▸ **Source material**
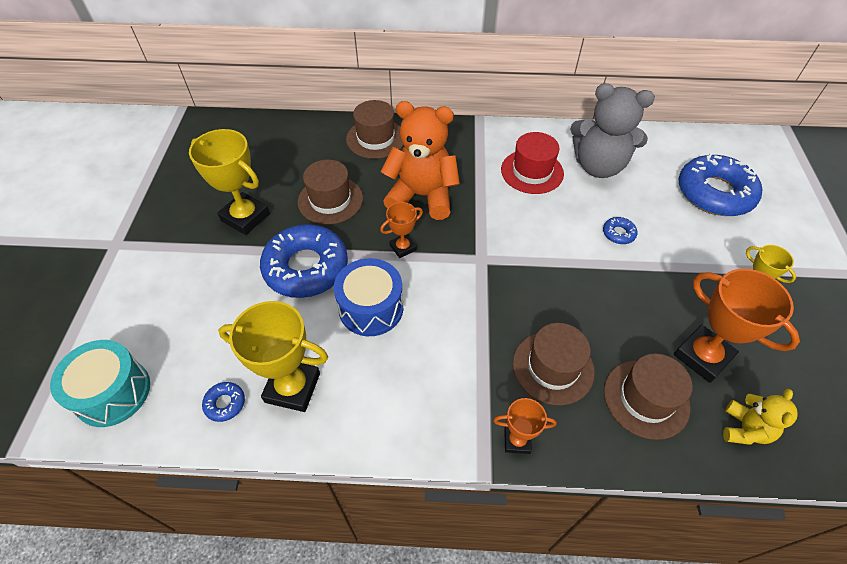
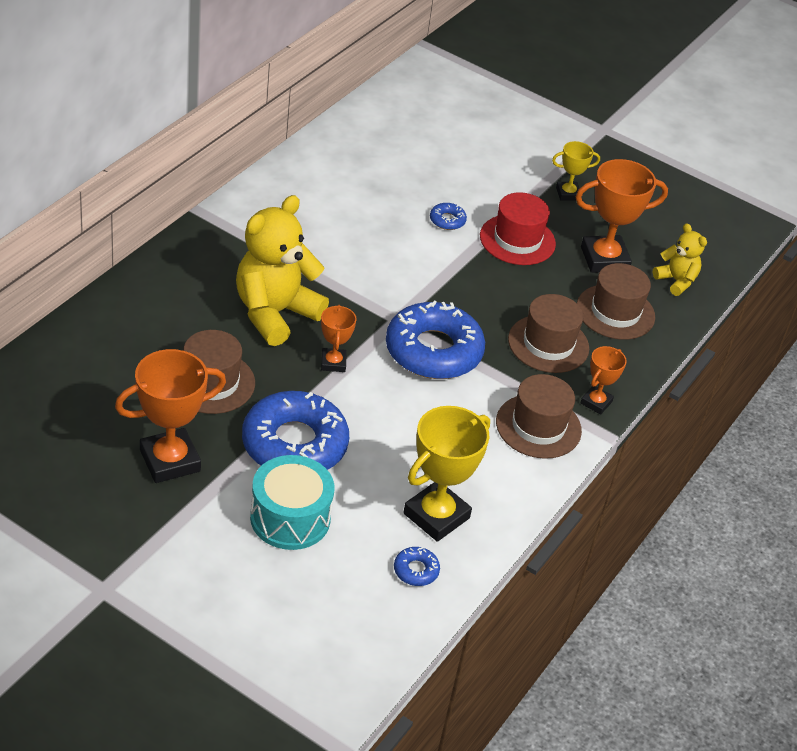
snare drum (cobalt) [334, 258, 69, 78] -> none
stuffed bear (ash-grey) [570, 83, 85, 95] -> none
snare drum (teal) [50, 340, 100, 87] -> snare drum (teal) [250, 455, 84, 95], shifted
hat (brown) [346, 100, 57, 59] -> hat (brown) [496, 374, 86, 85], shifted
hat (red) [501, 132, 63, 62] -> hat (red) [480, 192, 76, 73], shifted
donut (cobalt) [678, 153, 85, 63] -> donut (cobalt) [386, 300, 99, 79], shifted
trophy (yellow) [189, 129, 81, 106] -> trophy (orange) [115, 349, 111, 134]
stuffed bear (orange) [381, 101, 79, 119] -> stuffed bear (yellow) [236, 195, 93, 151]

▸ **How to complete this task**
Output everything in the records exactly, leaving pictures out.

▸ **Task result**
snare drum (cobalt) [334, 258, 69, 78] -> none
stuffed bear (ash-grey) [570, 83, 85, 95] -> none
snare drum (teal) [50, 340, 100, 87] -> snare drum (teal) [250, 455, 84, 95], shifted
hat (brown) [346, 100, 57, 59] -> hat (brown) [496, 374, 86, 85], shifted
hat (red) [501, 132, 63, 62] -> hat (red) [480, 192, 76, 73], shifted
donut (cobalt) [678, 153, 85, 63] -> donut (cobalt) [386, 300, 99, 79], shifted
trophy (yellow) [189, 129, 81, 106] -> trophy (orange) [115, 349, 111, 134]
stuffed bear (orange) [381, 101, 79, 119] -> stuffed bear (yellow) [236, 195, 93, 151]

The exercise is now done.